→ **Task directions**
Output every line of the listing below verbatim, but leave out the pictures.

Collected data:

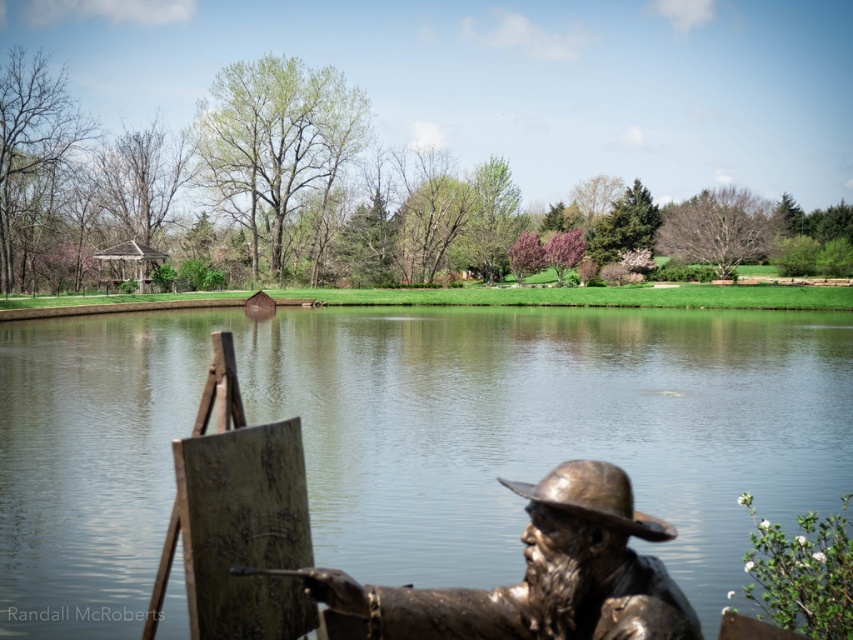
Can you confirm if clear water at center is wider than bronze statue at lower right?

Yes, clear water at center is wider than bronze statue at lower right.

Measure the distance between point [120,449] and camera.

Point [120,449] and camera are 17.48 meters apart from each other.

Measure the distance between point (712,588) and camera.

Point (712,588) is 36.26 feet from camera.

You are a GUI agent. You are given a task and a screenshot of the screen. Output one action in this format:
    pyautogui.click(x=<x>, y=<y>)
    Task: Click on the clear water at center
    Image resolution: width=853 pixels, height=640 pixels.
    Given the screenshot: What is the action you would take?
    pyautogui.click(x=413, y=438)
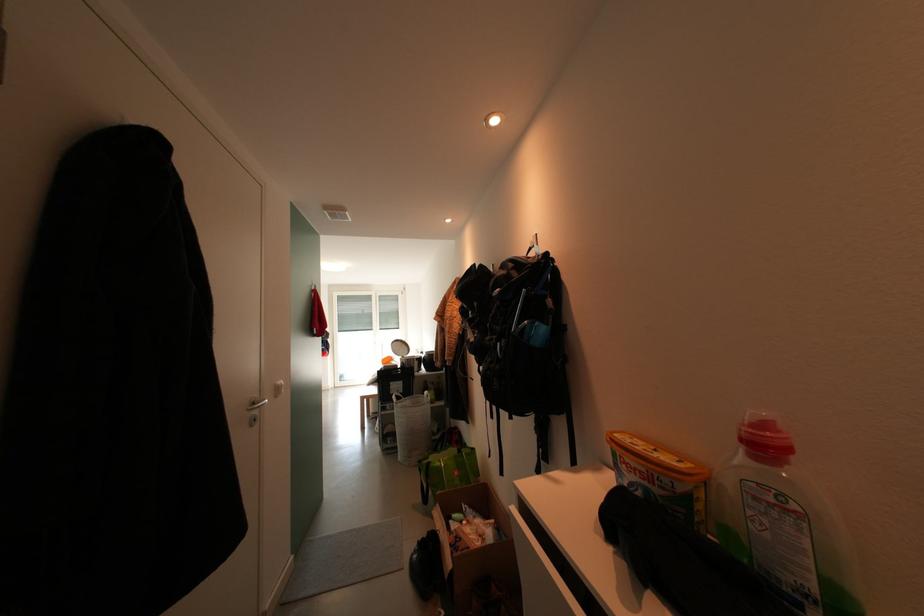
I want to click on white laundry basket, so click(x=411, y=428).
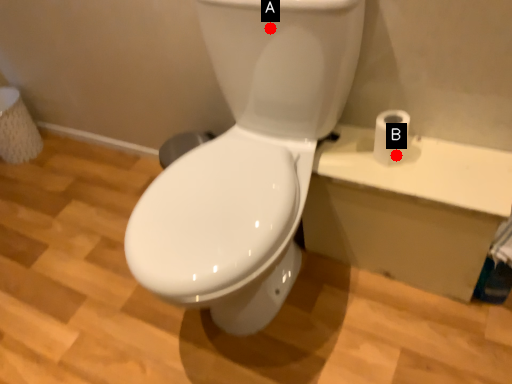
Question: Two points are circled on the image, labeled by A and B beside each circle. Which of the following is the closest to the observer?

Choices:
 (A) A is closer
 (B) B is closer

Answer: (A)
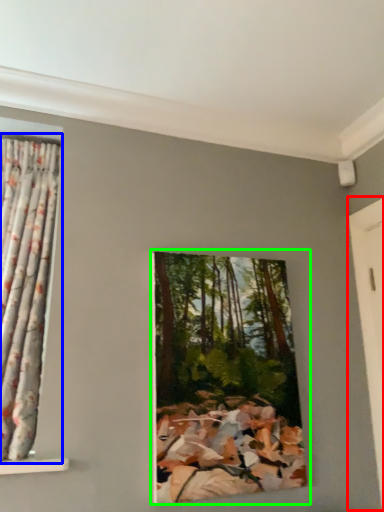
Question: Which is farther away from door (highlighted by a red box)? curtain (highlighted by a blue box) or oil painting (highlighted by a green box)?

Choices:
 (A) curtain
 (B) oil painting

Answer: (A)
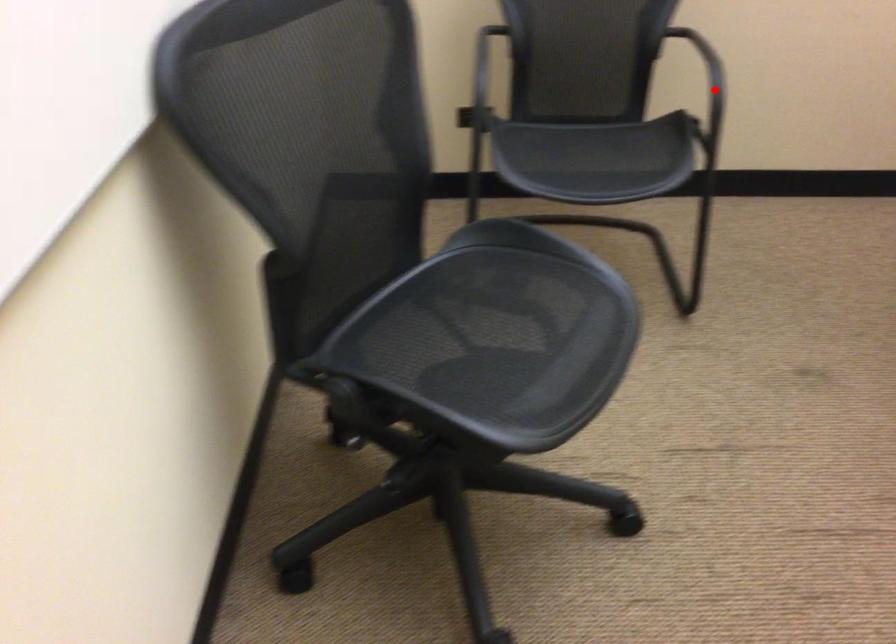
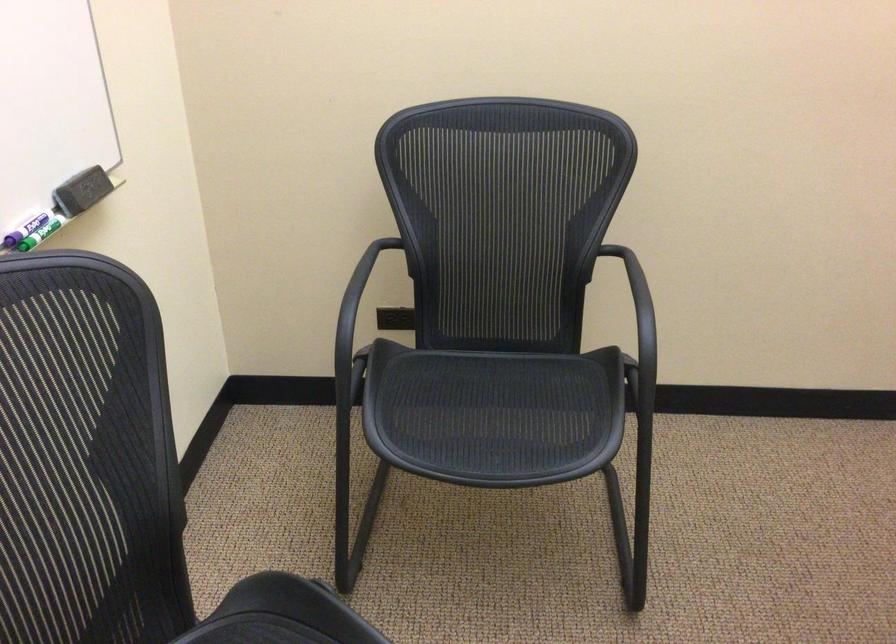
Where in the second image is the point corresponding to the highlighted location from the first image?

(639, 348)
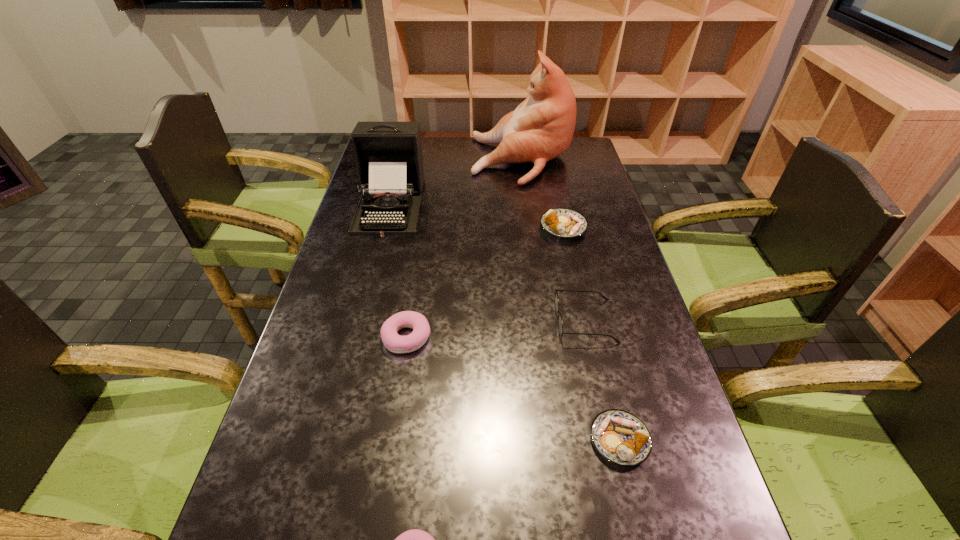
Identify the location of vacant position located 0.250m on the face of the orange cat. This screenshot has width=960, height=540. click(x=406, y=160).

Find the location of a particular element. The image size is (960, 540). free space located 0.120m on the face of the orange cat is located at coordinates (440, 160).

At what (x,y) coordinates should I click in order to perform the action: click on free space located 0.370m on the face of the orange cat. Please return your answer as a coordinate pair (x, y). Looking at the image, I should click on (374, 160).

Locate an element on the screen. The height and width of the screenshot is (540, 960). vacant space situated 0.200m inside the open case of the typewriter is located at coordinates (x=371, y=280).

At what (x,y) coordinates should I click in order to perform the action: click on blank space located on the back of the farthest pastry. Please return your answer as a coordinate pair (x, y). Looking at the image, I should click on (558, 201).

Image resolution: width=960 pixels, height=540 pixels. I want to click on vacant space located on the front-facing side of the spectacles, so click(449, 321).

At what (x,y) coordinates should I click in order to perform the action: click on vacant region located on the front-facing side of the spectacles. Please return your answer as a coordinate pair (x, y). Image resolution: width=960 pixels, height=540 pixels. Looking at the image, I should click on (457, 321).

Where is `free point located on the front-facing side of the spectacles`? free point located on the front-facing side of the spectacles is located at coordinates (496, 321).

You are a GUI agent. You are given a task and a screenshot of the screen. Output one action in this format:
    pyautogui.click(x=<x>, y=<y>)
    Task: Click on the vacant space located 0.100m on the left of the farther pink pastry
    This screenshot has width=960, height=540.
    Given the screenshot: What is the action you would take?
    pyautogui.click(x=341, y=337)

Find the location of a particular element. The width and height of the screenshot is (960, 540). free region located on the left of the smaller brown pastry is located at coordinates (500, 440).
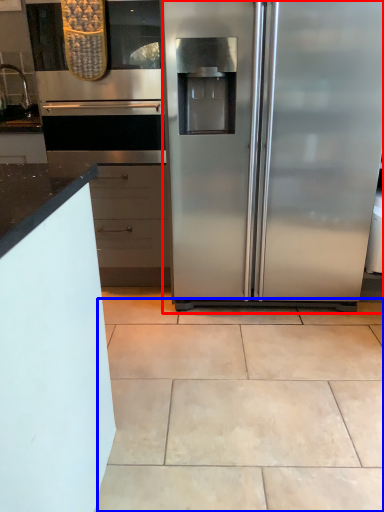
Question: Which object appears closest to the camera in this image, refrigerator (highlighted by a red box) or ceramic tile (highlighted by a blue box)?

Choices:
 (A) refrigerator
 (B) ceramic tile

Answer: (B)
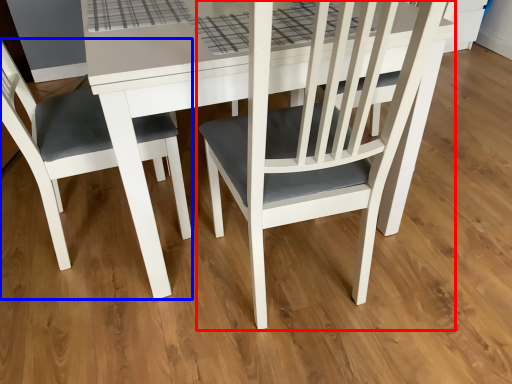
Question: Among these objects, which one is nearest to the camera, chair (highlighted by a red box) or chair (highlighted by a blue box)?

Choices:
 (A) chair
 (B) chair

Answer: (B)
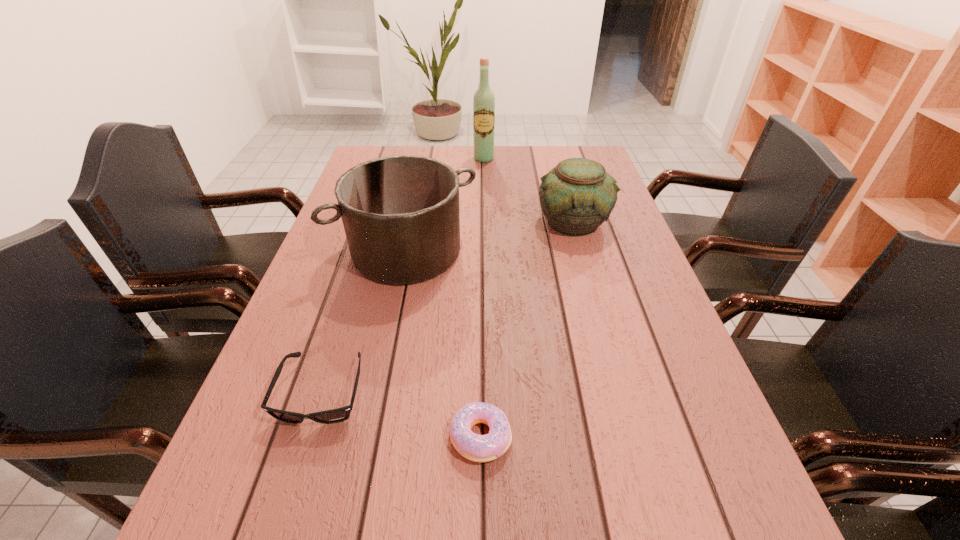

→ **The completed task**
Can you confirm if clear water at center is wider than bronze statue at lower right?

Yes, clear water at center is wider than bronze statue at lower right.

Measure the distance between point [120,449] and camera.

Point [120,449] and camera are 17.48 meters apart from each other.

Measure the distance between point (712,588) and camera.

Point (712,588) is 36.26 feet from camera.

You are a GUI agent. You are given a task and a screenshot of the screen. Output one action in this format:
    pyautogui.click(x=<x>, y=<y>)
    Task: Click on the clear water at center
    Image resolution: width=853 pixels, height=640 pixels.
    Given the screenshot: What is the action you would take?
    pyautogui.click(x=413, y=438)
I want to click on white laundry basket, so click(x=411, y=428).
Question: Two points are circled on the image, labeled by A and B beside each circle. Which of the following is the closest to the observer?

Choices:
 (A) A is closer
 (B) B is closer

Answer: (A)
Question: Which is farther away from door (highlighted by a red box)? curtain (highlighted by a blue box) or oil painting (highlighted by a green box)?

Choices:
 (A) curtain
 (B) oil painting

Answer: (A)
Where in the second image is the point corresponding to the highlighted location from the first image?

(639, 348)
Identify the location of vacant position located 0.250m on the face of the orange cat. This screenshot has width=960, height=540. click(x=406, y=160).

Find the location of a particular element. The image size is (960, 540). free space located 0.120m on the face of the orange cat is located at coordinates (440, 160).

At what (x,y) coordinates should I click in order to perform the action: click on free space located 0.370m on the face of the orange cat. Please return your answer as a coordinate pair (x, y). Looking at the image, I should click on (374, 160).

Locate an element on the screen. The height and width of the screenshot is (540, 960). vacant space situated 0.200m inside the open case of the typewriter is located at coordinates (x=371, y=280).

At what (x,y) coordinates should I click in order to perform the action: click on blank space located on the back of the farthest pastry. Please return your answer as a coordinate pair (x, y). Looking at the image, I should click on (558, 201).

Image resolution: width=960 pixels, height=540 pixels. I want to click on vacant space located on the front-facing side of the spectacles, so click(449, 321).

At what (x,y) coordinates should I click in order to perform the action: click on vacant region located on the front-facing side of the spectacles. Please return your answer as a coordinate pair (x, y). Image resolution: width=960 pixels, height=540 pixels. Looking at the image, I should click on (457, 321).

Where is `free point located on the front-facing side of the spectacles`? free point located on the front-facing side of the spectacles is located at coordinates (496, 321).

You are a GUI agent. You are given a task and a screenshot of the screen. Output one action in this format:
    pyautogui.click(x=<x>, y=<y>)
    Task: Click on the vacant space located 0.100m on the left of the farther pink pastry
    This screenshot has width=960, height=540.
    Given the screenshot: What is the action you would take?
    pyautogui.click(x=341, y=337)

Find the location of a particular element. The width and height of the screenshot is (960, 540). free region located on the left of the smaller brown pastry is located at coordinates (500, 440).
Question: Which object appears closest to the camera in this image, refrigerator (highlighted by a red box) or ceramic tile (highlighted by a blue box)?

Choices:
 (A) refrigerator
 (B) ceramic tile

Answer: (B)
Question: Among these objects, which one is nearest to the camera, chair (highlighted by a red box) or chair (highlighted by a blue box)?

Choices:
 (A) chair
 (B) chair

Answer: (B)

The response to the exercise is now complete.